## Your assignment
Give the data again in full, without pictures.

## Material supplied

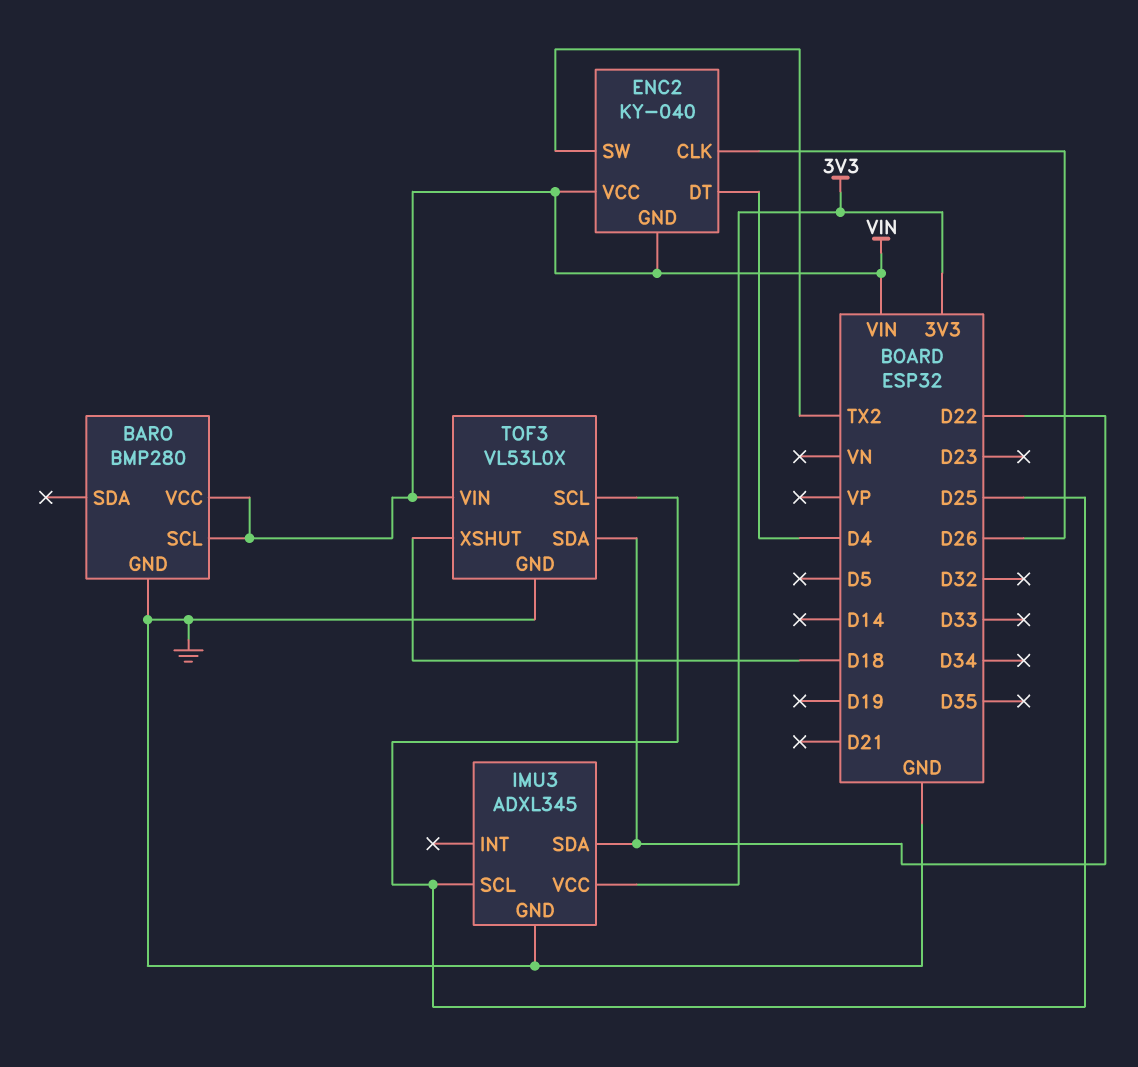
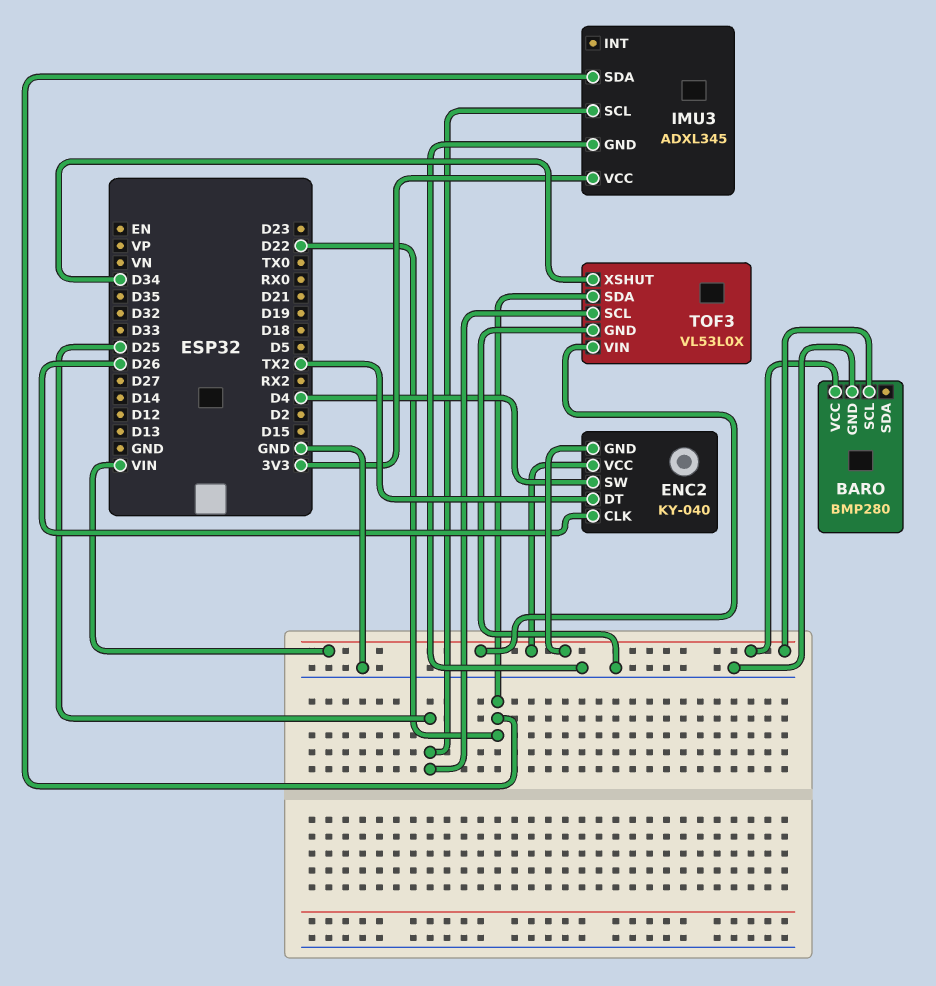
ENC2 pin DT: D4 -> TX2
ENC2 pin SW: TX2 -> D4
TOF3 pin XSHUT: D18 -> D34

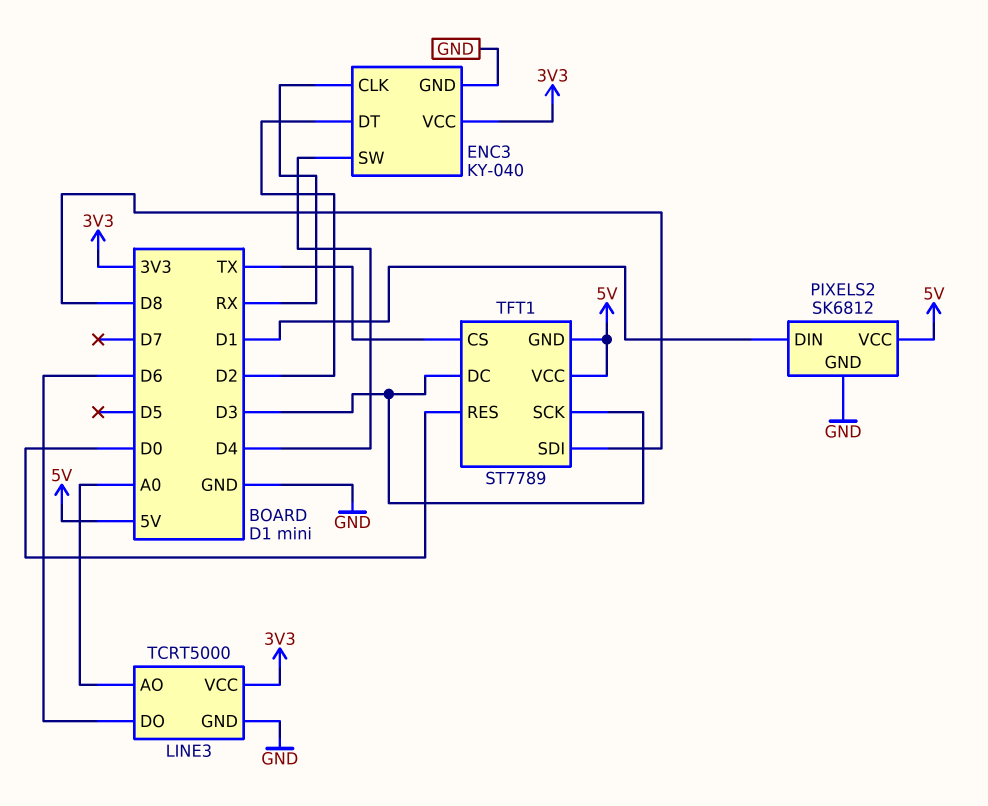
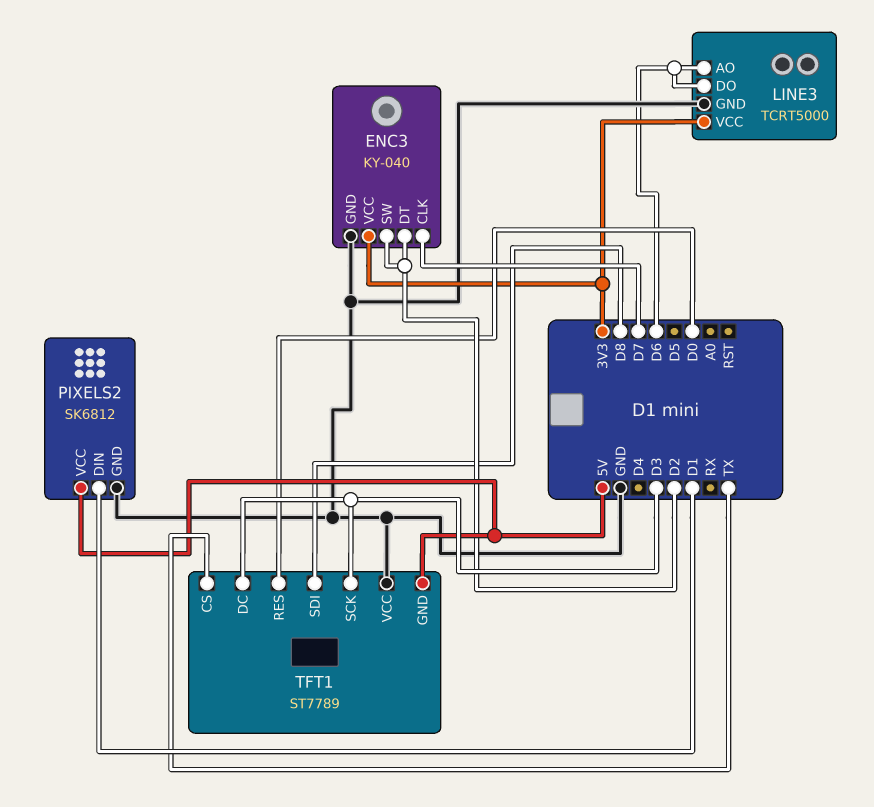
ENC3 pin CLK: RX -> D7
ENC3 pin SW: D4 -> D2
LINE3 pin AO: A0 -> D6
TFT1 pin VCC: 5V -> GND

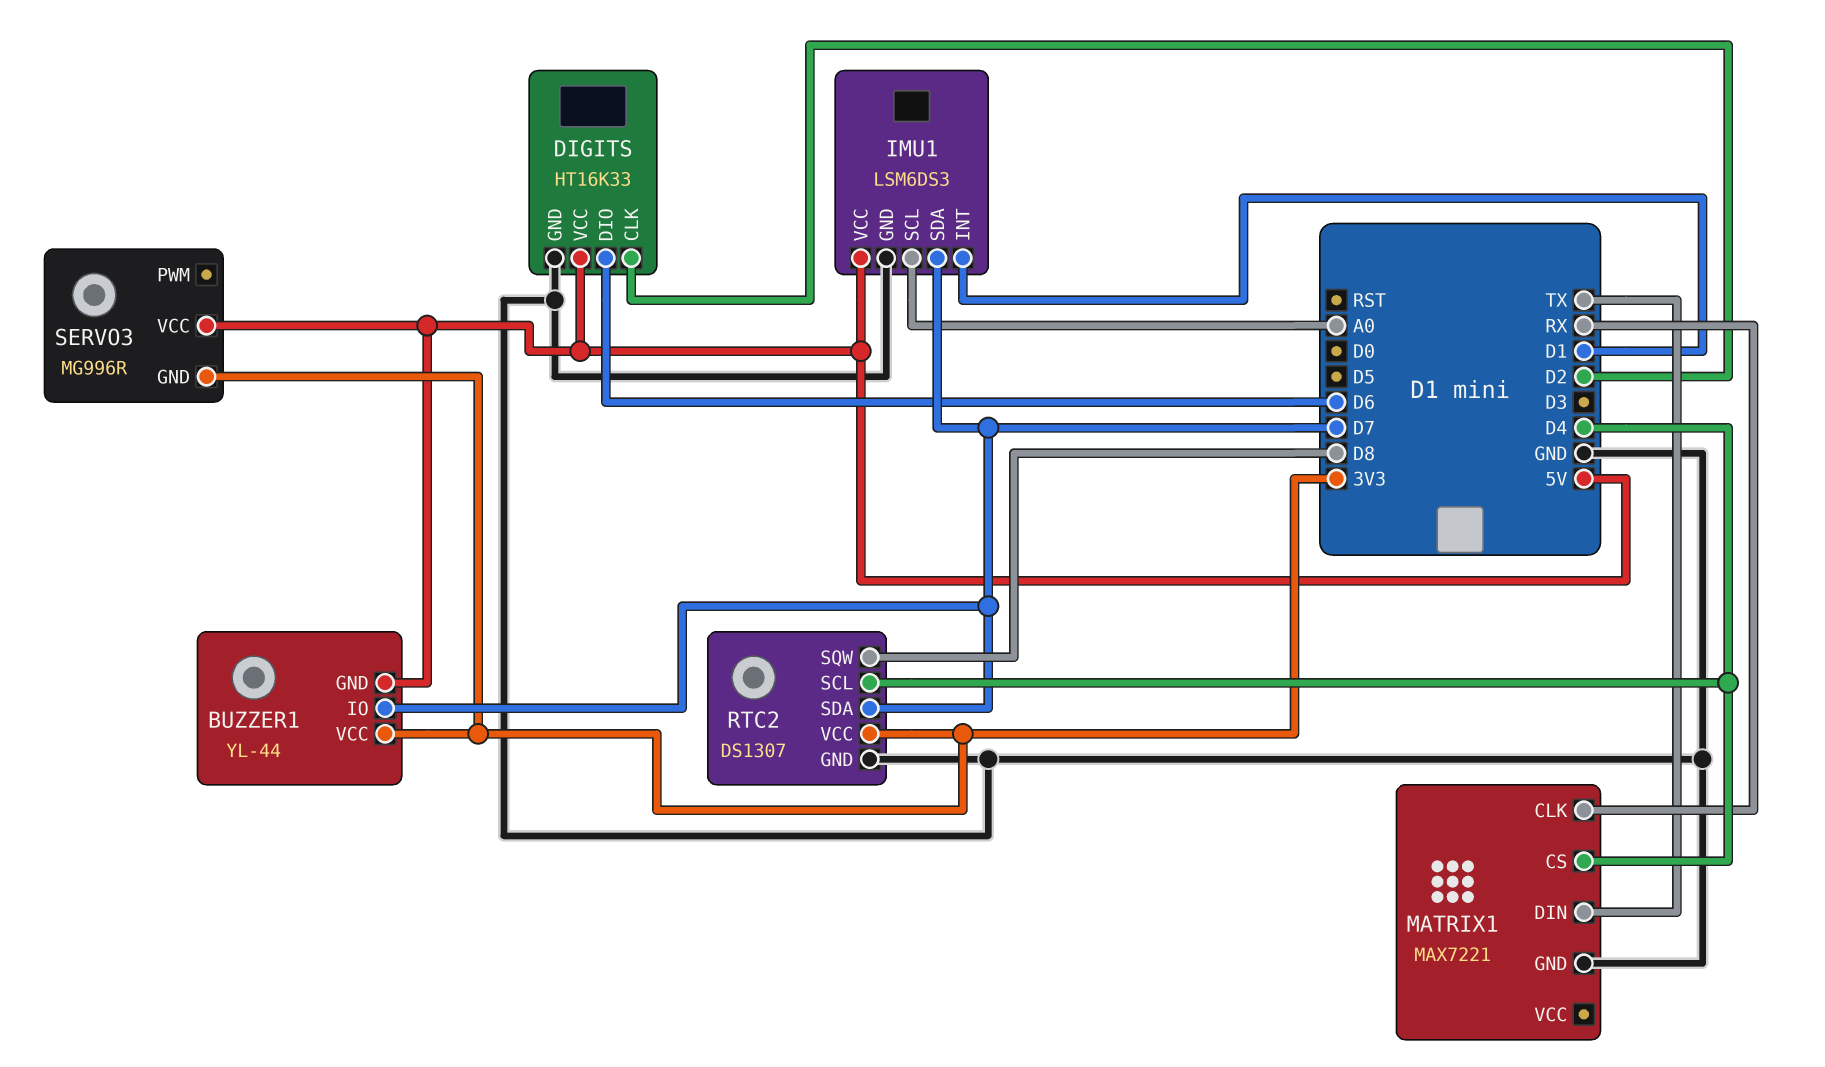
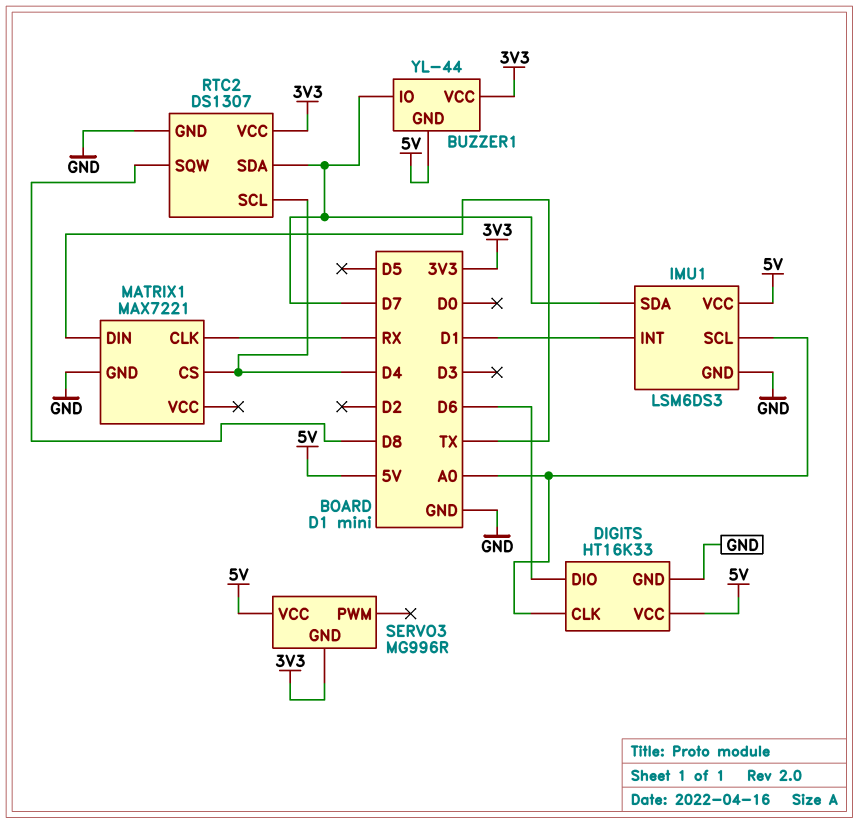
DIGITS pin CLK: D2 -> A0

## Solution to the exercise
ENC2 pin DT: D4 -> TX2
ENC2 pin SW: TX2 -> D4
TOF3 pin XSHUT: D18 -> D34

ENC3 pin CLK: RX -> D7
ENC3 pin SW: D4 -> D2
LINE3 pin AO: A0 -> D6
TFT1 pin VCC: 5V -> GND

DIGITS pin CLK: D2 -> A0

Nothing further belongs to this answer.